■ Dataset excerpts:
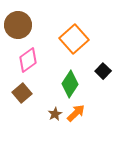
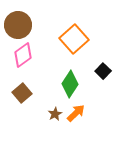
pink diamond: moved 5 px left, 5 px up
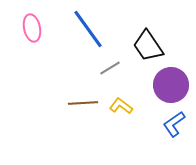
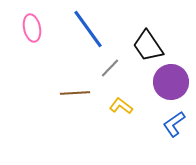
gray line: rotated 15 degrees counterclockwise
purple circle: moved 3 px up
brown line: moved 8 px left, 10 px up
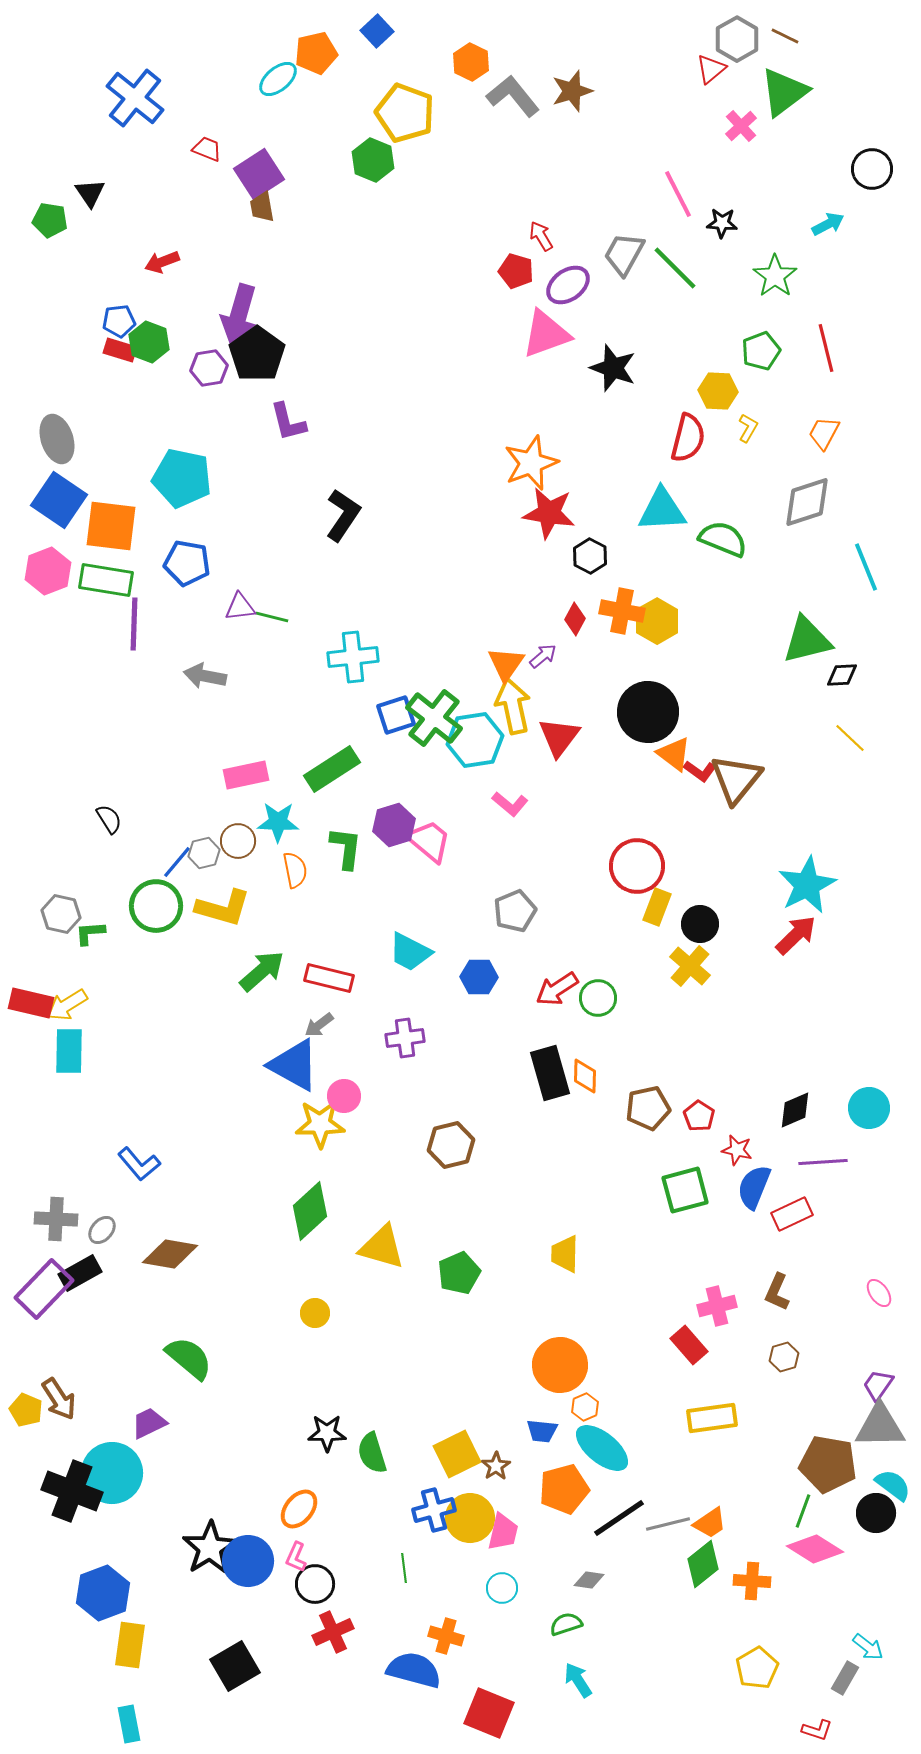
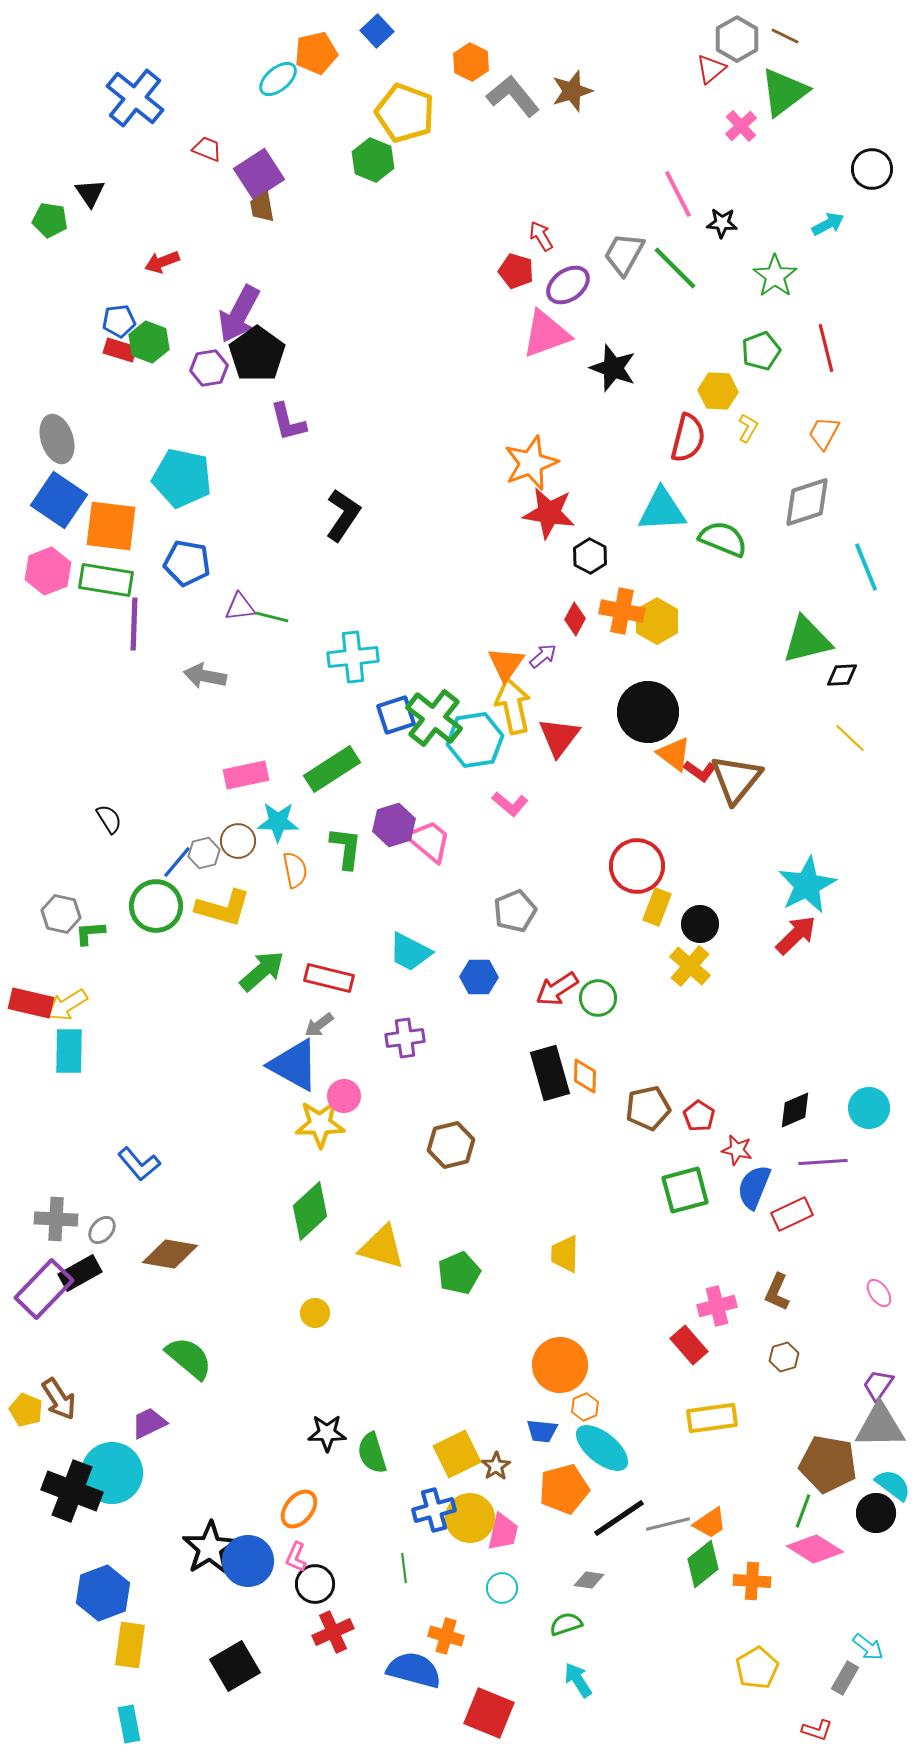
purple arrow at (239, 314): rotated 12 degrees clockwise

■ What the task asks:
Reproduce all entries exactly. Pictures do not belong in the copy.

■ Written answer:
pink diamond: moved 5 px left, 5 px up
gray line: rotated 15 degrees counterclockwise
purple circle: moved 3 px up
brown line: moved 8 px left, 10 px up
purple arrow at (239, 314): rotated 12 degrees clockwise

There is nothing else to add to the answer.